PROMPT: Nothing but the pictures should go missing; return all the entries below exactly.

THE DATA Start Marker

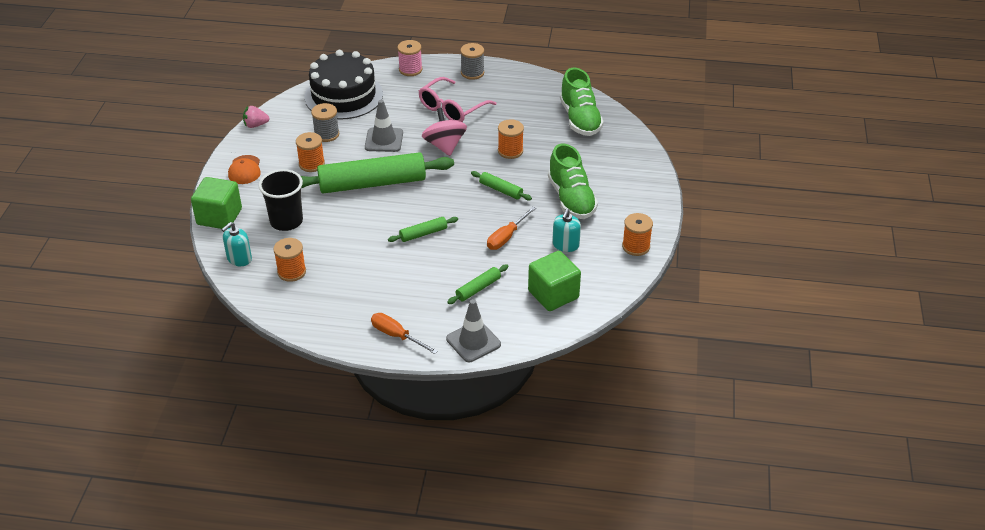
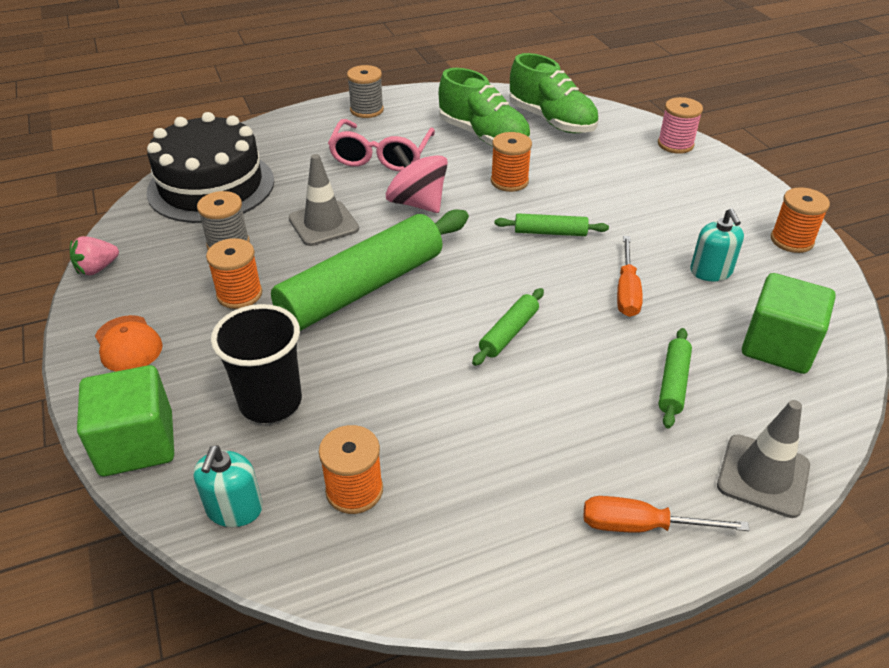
camera: 30 degrees left, 0 degrees up
pink spool [397,40,422,76] -> pink spool moved to [658,97,703,154]
green shoe [548,144,598,219] -> green shoe moved to [439,68,530,146]

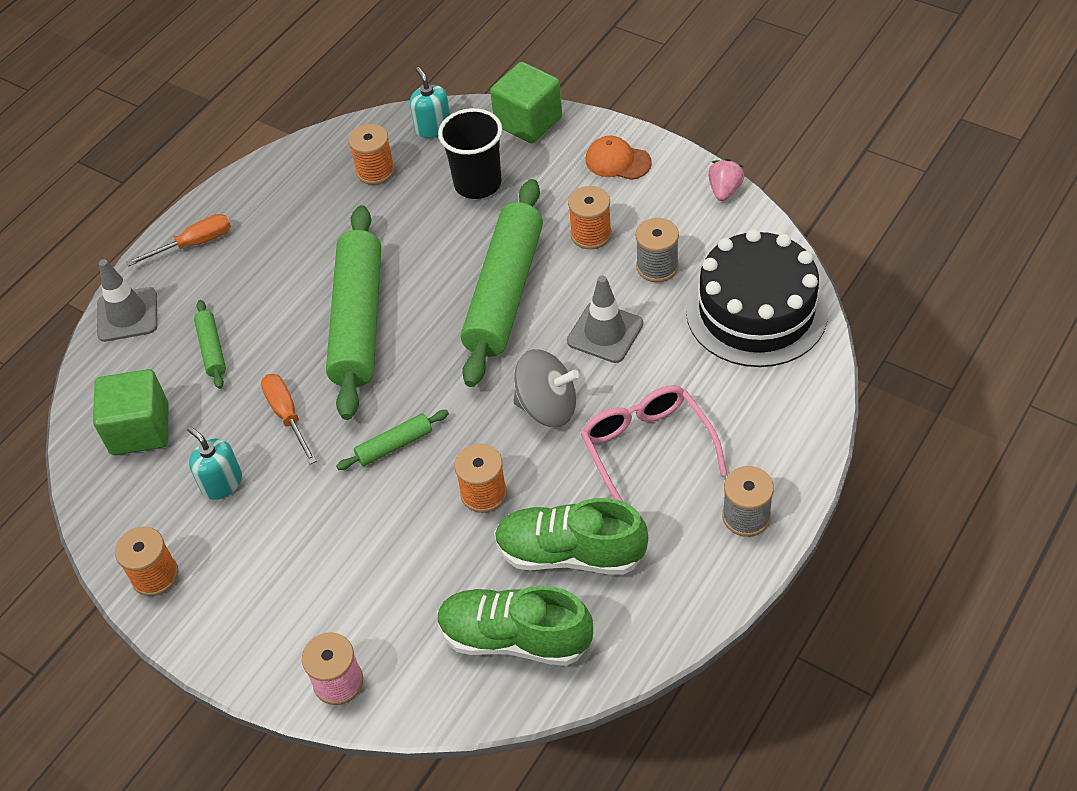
camera: 150 degrees right, 10 degrees up
pink spinning top [386,145,448,213] -> grey spinning top [513,349,580,427]
green rolling pin [472,288,544,366] -> green rolling pin [326,205,381,420], size x2.30

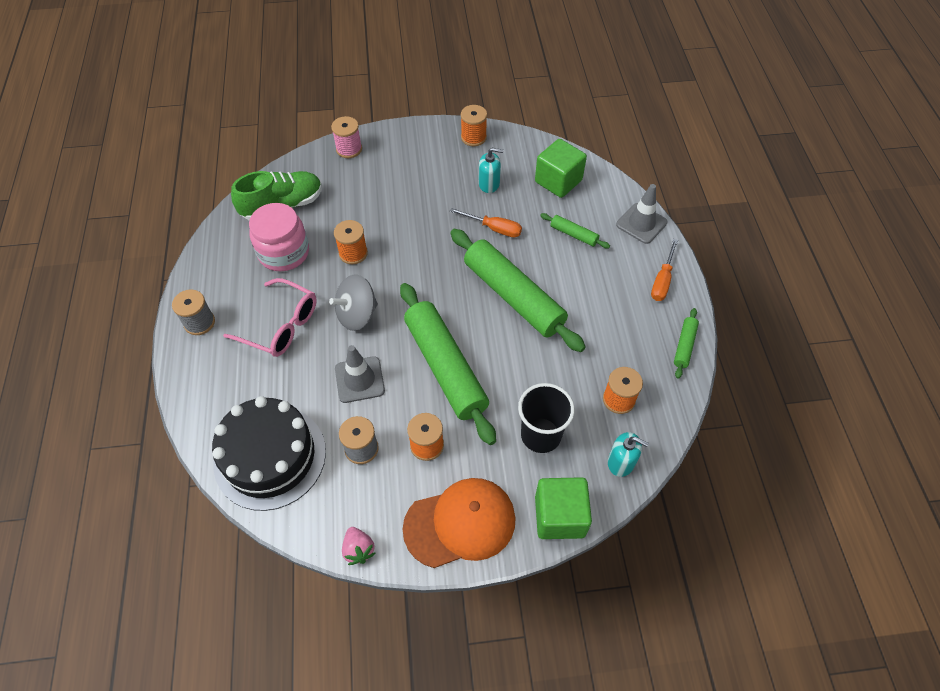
camera: 135 degrees right, 5 degrees up
green rolling pin [336,410,449,470] -> green rolling pin moved to [674,308,699,379]
green shoe [494,498,648,575] -> pink jar [249,203,309,271]
orange cap [585,136,652,180] -> orange cap [403,478,516,568], size x1.86

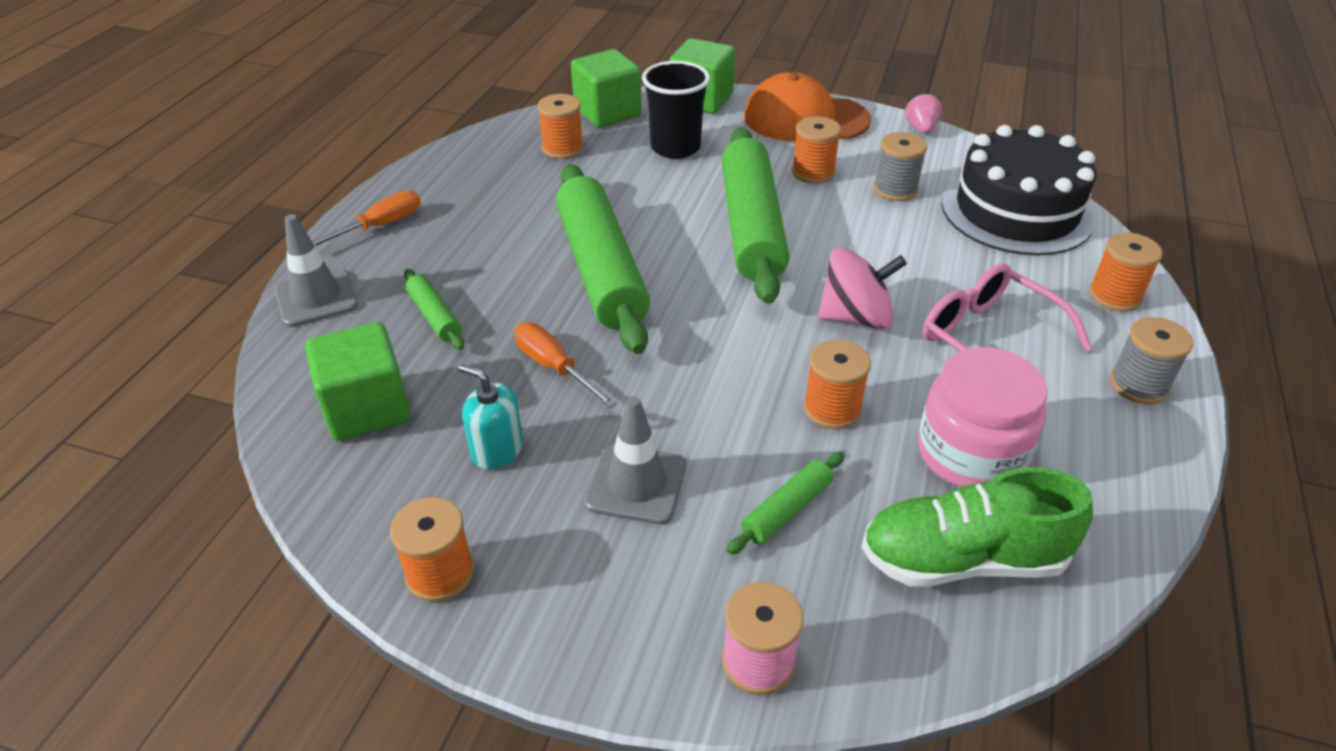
camera: 155 degrees left, 15 degrees down
grey spinning top [329,274,378,331] -> pink spinning top [818,248,907,329]
grey traffic cone [335,345,385,403] -> grey traffic cone moved to [585,396,686,525]
turquoise soap dispenser [608,432,649,477] -> green cube [571,49,642,127]
green rolling pin [674,308,699,379] -> green rolling pin moved to [727,452,845,555]
none -> orange spool [1089,232,1163,312]

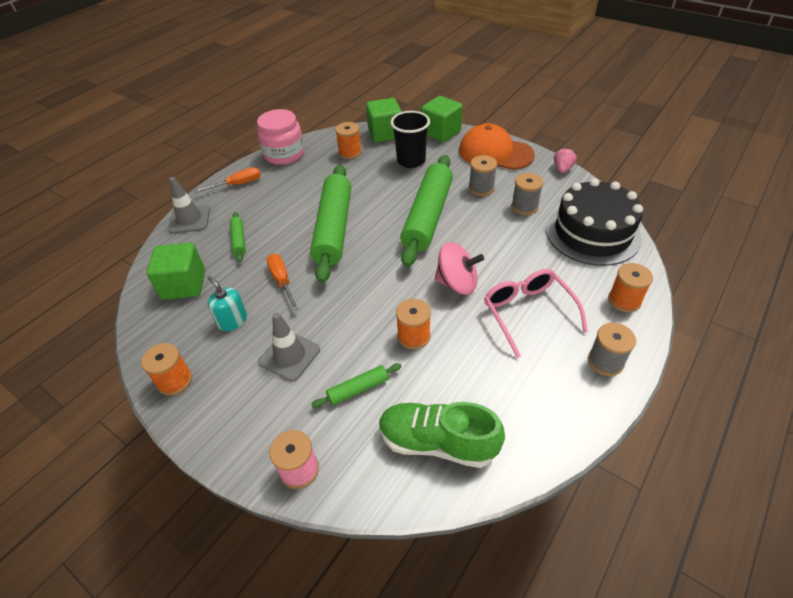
camera: 20 degrees right, 5 degrees up
orange spool [792,116,841,184] -> grey spool [469,155,497,196]
pink jar [918,347,1048,487] -> pink jar moved to [257,109,304,165]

THE DATA End Marker

THE COMPLETED TASK:
camera: 30 degrees left, 0 degrees up
pink spool [397,40,422,76] -> pink spool moved to [658,97,703,154]
green shoe [548,144,598,219] -> green shoe moved to [439,68,530,146]

camera: 150 degrees right, 10 degrees up
pink spinning top [386,145,448,213] -> grey spinning top [513,349,580,427]
green rolling pin [472,288,544,366] -> green rolling pin [326,205,381,420], size x2.30

camera: 135 degrees right, 5 degrees up
green rolling pin [336,410,449,470] -> green rolling pin moved to [674,308,699,379]
green shoe [494,498,648,575] -> pink jar [249,203,309,271]
orange cap [585,136,652,180] -> orange cap [403,478,516,568], size x1.86

camera: 155 degrees left, 15 degrees down
grey spinning top [329,274,378,331] -> pink spinning top [818,248,907,329]
grey traffic cone [335,345,385,403] -> grey traffic cone moved to [585,396,686,525]
turquoise soap dispenser [608,432,649,477] -> green cube [571,49,642,127]
green rolling pin [674,308,699,379] -> green rolling pin moved to [727,452,845,555]
none -> orange spool [1089,232,1163,312]

camera: 20 degrees right, 5 degrees up
orange spool [792,116,841,184] -> grey spool [469,155,497,196]
pink jar [918,347,1048,487] -> pink jar moved to [257,109,304,165]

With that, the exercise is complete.